Stored records:

* * * * * * *

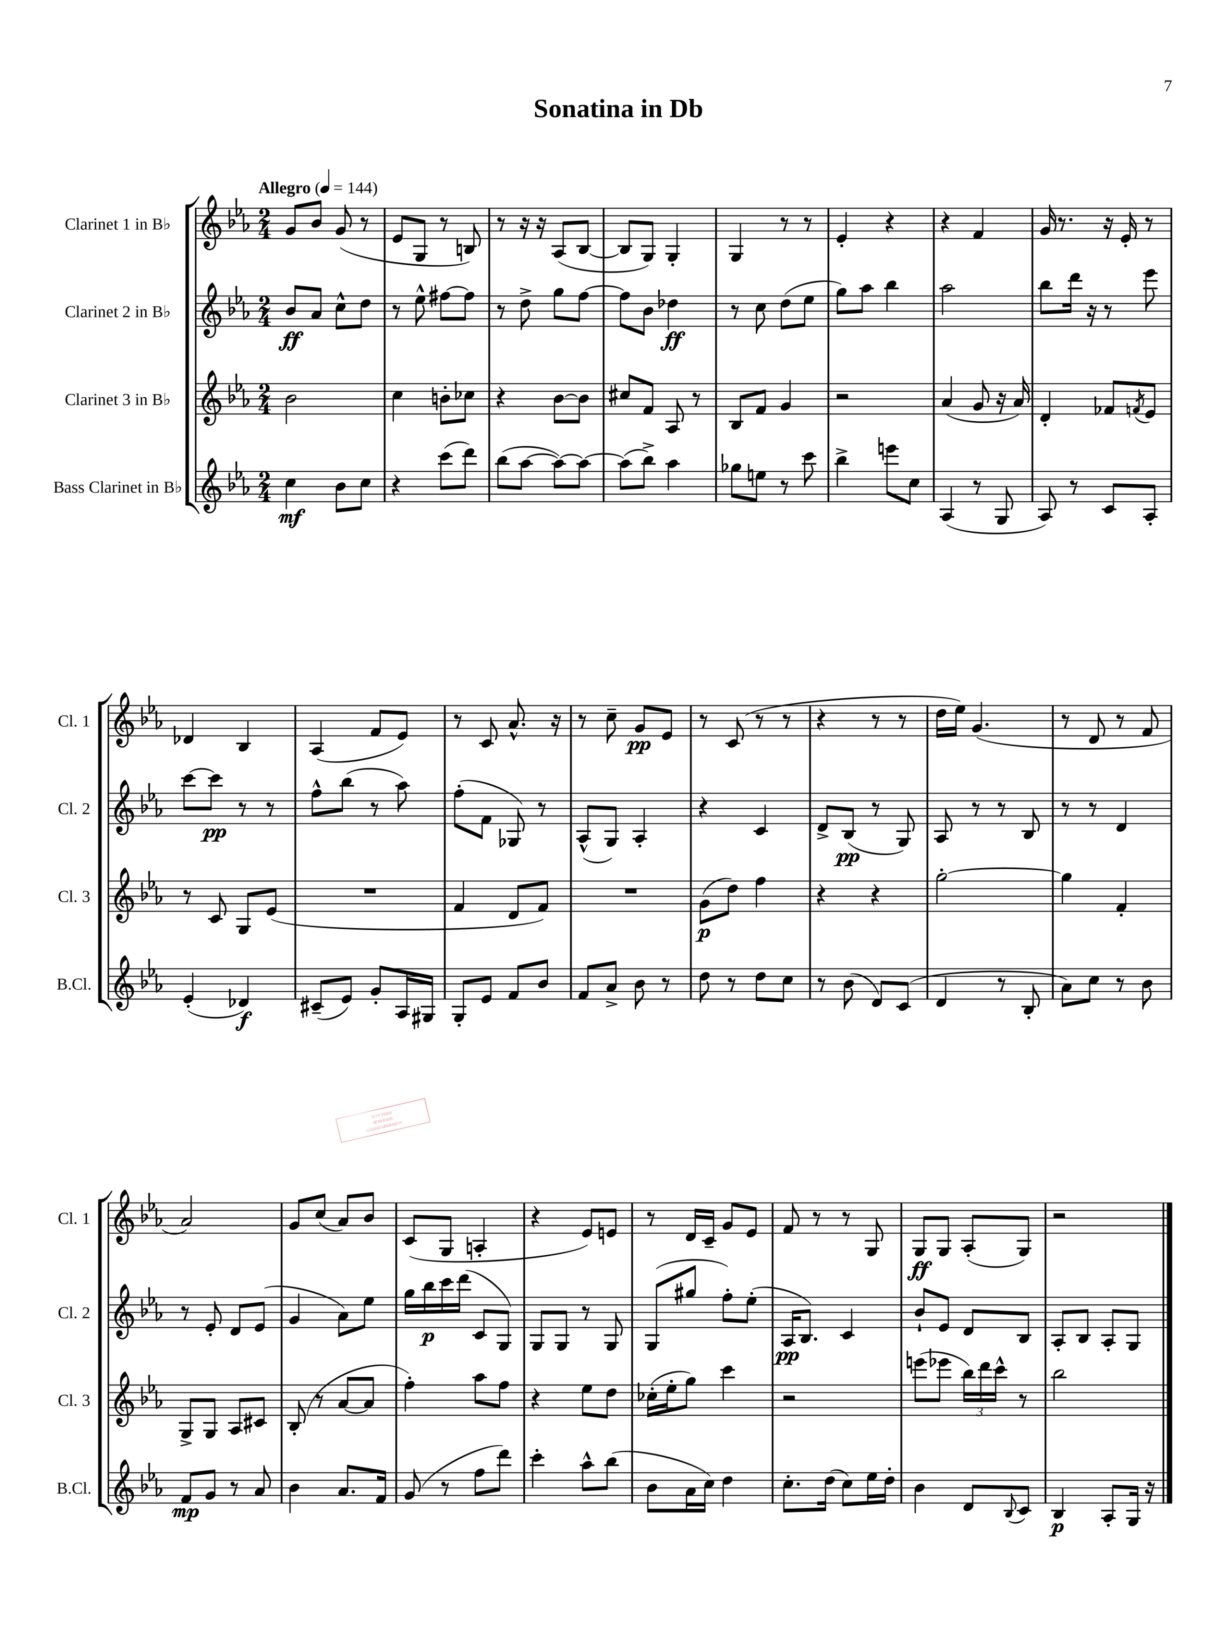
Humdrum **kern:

**kern	**dynam	**kern	**dynam	**kern	**dynam	**kern	**dynam
*part4	*part4	*part3	*part3	*part2	*part2	*part1	*part1
*staff4	*staff4	*staff3	*staff3	*staff2	*staff2	*staff1	*staff1
*I"Bass Clarinet in B♭	*	*I"Clarinet 3 in B♭	*	*I"Clarinet 2 in B♭	*	*I"Clarinet 1 in B♭	*
*I'B.Cl.	*	*I'Cl. 3	*	*I'Cl. 2	*	*I'Cl. 1	*
*clefG2	*	*clefG2	*	*clefG2	*	*clefG2	*
*k[b-e-a-]	*	*k[b-e-a-]	*	*k[b-e-a-]	*	*k[b-e-a-]	*
*M2/4	*	*M2/4	*	*M2/4	*	*M2/4	*
*MM144	*	*MM144	*	*MM144	*	*MM144	*
=1	=1	=1	=1	=1	=1	=1	=1
!	!	!	!	!	!	!LO:TX:a:B:t=Allegro	!
4cc\	mf	2b-\	.	8b-/L	ff	8g/L	.
.	.	.	.	8a-/J	.	8b-/J	.
8b-\L	.	.	.	8cc^^\L	.	(8g/	.
8cc\J	.	.	.	8dd\J	.	8r	.
=2	=2	=2	=2	=2	=2	=2	=2
4r	.	4cc\	.	8r	.	8e-/L	.
.	.	.	.	8ee-^^\	.	8G/J	.
(8ccc\L	.	8bn'\L	.	[8ff#X\L	.	8r	.
8ddd\J)	.	8cc-X\J	.	8ff#\J]	.	8Bn/)	.
=3	=3	=3	=3	=3	=3	=3	=3
(8bb-\L	.	4r	.	8r	.	8r	.
[8aa-\J	.	.	.	8dd^\	.	16r	.
.	.	.	.	.	.	16r	.
8aa-\L_)	.	[8b-\L	.	8gg\L	.	(8A-/L	.
8aa-\J_	.	8b-\J]	.	[8ff\J	.	[8B-/J	.
=4	=4	=4	=4	=4	=4	=4	=4
(8aa-\L]	.	8cc#X/L	.	8ff\L]	.	8B-/L]	.
8bb-^\J)	.	8f/J	.	8b-\J	.	8G/J)	.
4aa-\	.	8A-/	.	4dd-X\	ff	4G'/	.
.	.	8r	.	.	.	.	.
=5	=5	=5	=5	=5	=5	=5	=5
8gg-X\L	.	8B-/L	.	8r	.	4G/	.
8een\J	.	8f/J	.	8cc\	.	.	.
8r	.	4g/	.	(8dd\L	.	8r	.
8ccc\	.	.	.	8ee-\J	.	8r	.
=6	=6	=6	=6	=6	=6	=6	=6
4bb-^\	.	2r	.	8gg\L)	.	4e-'/	.
.	.	.	.	8aa-\J	.	.	.
8eeen\L	.	.	.	4bb-\	.	4r	.
8cc\J	.	.	.	.	.	.	.
=7	=7	=7	=7	=7	=7	=7	=7
(4A-/	.	(4a-/	.	2aa-\	.	4r	.
8r	.	8g/	.	.	.	4f/	.
8G/	.	16r	.	.	.	.	.
.	.	16a-/)	.	.	.	.	.
=8	=8	=8	=8	=8	=8	=8	=8
8A-/)	.	4d'/	.	8bb-\L	.	16g/	.
.	.	.	.	.	.	8.r	.
8r	.	.	.	16ddd\Jk	.	.	.
.	.	.	.	16r	.	.	.
8c/L	.	8f-X/L	.	8r	.	16r	.
.	.	.	.	.	.	16e-'/	.
.	.	8qfn/	.	.	.	.	.
8A-'/J	.	8e-/J	.	8eee-\	.	8r	.
!!LO:LB:g=z
=9	=9	=9	=9	=9	=9	=9	=9
(4e-'/	.	8r	.	[8ccc\L	.	4d-X/	.
.	.	8c/	.	8ccc\J]	pp	.	.
4d-X/)	f	8G/L	.	8r	.	4B-/	.
.	.	(8e-/J	.	8r	.	.	.
=10	=10	=10	=10	=10	=10	=10	=10
(8c#X~/L	.	2r	.	8ff^^\L	.	(4A-/	.
8e-/J)	.	.	.	(8bb-\J	.	.	.
8g'/L	.	.	.	8r	.	8f/L	.
16A-/L	.	.	.	8aa-\)	.	8e-/J)	.
16G#X/JJ	.	.	.	.	.	.	.
=11	=11	=11	=11	=11	=11	=11	=11
8G'/L	.	4f/	.	(8ff'\L	.	8r	.
8e-/J	.	.	.	8f\J	.	8c/	.
8f/L	.	8d/L	.	8G-X/)	.	8.a-^^/	.
8b-/J	.	8f/J)	.	8r	.	.	.
.	.	.	.	.	.	16r	.
=12	=12	=12	=12	=12	=12	=12	=12
8f/L	.	2r	.	(8A-^^/L	.	8r	.
8a-^/J	.	.	.	8G/J)	.	8cc~\	.
8b-\	.	.	.	4A-'/	.	8g/L	pp
8r	.	.	.	.	.	8e-/J	.
=13	=13	=13	=13	=13	=13	=13	=13
8dd\	.	(8g\L	p	4r	.	8r	.
8r	.	8dd\J)	.	.	.	(8c/	.
8dd\L	.	4ff\	.	4c/	.	8r	.
8cc\J	.	.	.	.	.	8r	.
=14	=14	=14	=14	=14	=14	=14	=14
8r	.	4r	.	8d^/L	.	4r	.
(8b-\	.	.	.	(8B-/J	pp	.	.
8d/L)	.	4r	.	8r	.	8r	.
(8c/J	.	.	.	8G/)	.	8r	.
=15	=15	=15	=15	=15	=15	=15	=15
4d/	.	[2gg'\	.	8A-/	.	16dd\LL	.
.	.	.	.	.	.	16ee-\JJ)	.
.	.	.	.	8r	.	(4.g/	.
8r	.	.	.	8r	.	.	.
8B-'/	.	.	.	8B-/	.	.	.
=16	=16	=16	=16	=16	=16	=16	=16
8a-\L)	.	4gg\]	.	8r	.	8r	.
8cc\J	.	.	.	8r	.	8d/	.
8r	.	4f'/	.	4d/	.	8r	.
8b-\	.	.	.	.	.	8f/	.
!!LO:LB:g=z
=17	=17	=17	=17	=17	=17	=17	=17
8f/L	mp	8G^/L	.	8r	.	2a-/)	.
8g/J	.	8G/J	.	8e-'/	.	.	.
8r	.	8A-/L	.	8d/L	.	.	.
8a-/	.	8c#X/J	.	(8e-/J	.	.	.
=18	=18	=18	=18	=18	=18	=18	=18
4b-\	.	(8B-'/	.	4g/	.	8g/L	.
.	.	8r	.	.	.	(8cc/J	.
8.a-/L	.	[8a-/L	.	8a-\L)	.	8a-/L)	.
.	.	8a-/J]	.	8ee-\J	.	8b-/J	.
16f/Jk	.	.	.	.	.	.	.
=19	=19	=19	=19	=19	=19	=19	=19
(8g/	.	4ff'\)	.	16gg\LL	.	(8c/L	.
.	.	.	.	16bb-\	p	.	.
8r	.	.	.	16ccc\	.	8G/J	.
.	.	.	.	(16ddd\JJ	.	.	.
8ff\L	.	8aa-\L	.	8c/L	.	4An'/	.
8ddd\J)	.	8ff\J	.	8G/J)	.	.	.
=20	=20	=20	=20	=20	=20	=20	=20
4ccc'\	.	4r	.	8G/L	.	4r	.
.	.	.	.	8G/J	.	.	.
8aa-^^\L	.	8ee-\L	.	8r	.	8e-/L)	.
(8bb-\J	.	8dd\J	.	8G/	.	8en/J	.
=21	=21	=21	=21	=21	=21	=21	=21
8b-\L	.	(16cc-X'\LL	.	(8G/L	.	8r	.
.	.	16ee-'\J	.	.	.	.	.
16a-\L	.	8gg\J)	.	8gg#X/J	.	16d/LL	.
16cc\JJ)	.	.	.	.	.	16c~/JJ	.
4dd\	.	4ccc\	.	8ff'\L)	.	8g/L	.
.	.	.	.	(8ee-'\J	.	8e-/J	.
=22	=22	=22	=22	=22	=22	=22	=22
8.cc'\L	.	2r	.	16A-/KL	pp	8f/	.
.	.	.	.	8.B-/J)	.	.	.
.	.	.	.	.	.	8r	.
(16dd\Jk	.	.	.	.	.	.	.
8cc\L)	.	.	.	4c/	.	8r	.
16ee-\L	.	.	.	.	.	8G/	.
16dd'\JJ	.	.	.	.	.	.	.
=23	=23	=23	=23	=23	=23	=23	=23
4b-\	.	(8eeen\L	.	8b-`/L	.	8G/L	ff
.	.	8eee-X\J	.	8e-/J	.	8G/J	.
8d/L	.	24bb-\LL)	.	8d/L	.	(8A-'/L	.
.	.	24ddd\	.	.	.	.	.
.	.	24ccc^^\JJ	.	.	.	.	.
8qqB-/	.	.	.	.	.	.	.
8c/J	.	8r	.	8B-/J	.	8G/J)	.
=24	=24	=24	=24	=24	=24	=24	=24
4B-/	p	2bb-\	.	8A-'/L	.	2r	.
.	.	.	.	8B-/J	.	.	.
8A-'/L	.	.	.	8A-'/L	.	.	.
16G/Jk	.	.	.	8G/J	.	.	.
16r	.	.	.	.	.	.	.
==	==	==	==	==	==	==	==
*-	*-	*-	*-	*-	*-	*-	*-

* * * * * * *

What this task involves - Return every line from the items above that contains the string "kern", where case counts.

Solution -
Humdrum **kern:
**kern	**dynam	**kern	**dynam	**kern	**dynam	**kern	**dynam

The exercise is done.